Task prompt:
Write out, word for word, every line in the data below from the one containing "blue car: 9 -> 6" to the one containing "yellow lemon: 2 -> 1", both of them included.

Data for review:
——————

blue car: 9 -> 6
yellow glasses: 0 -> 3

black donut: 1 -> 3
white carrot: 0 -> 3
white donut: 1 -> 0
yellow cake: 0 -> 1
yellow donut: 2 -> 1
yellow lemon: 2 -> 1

——————

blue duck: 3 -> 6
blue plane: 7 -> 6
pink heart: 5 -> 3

——————

Task result:
blue car: 9 -> 6
yellow glasses: 0 -> 3

black donut: 1 -> 3
white carrot: 0 -> 3
white donut: 1 -> 0
yellow cake: 0 -> 1
yellow donut: 2 -> 1
yellow lemon: 2 -> 1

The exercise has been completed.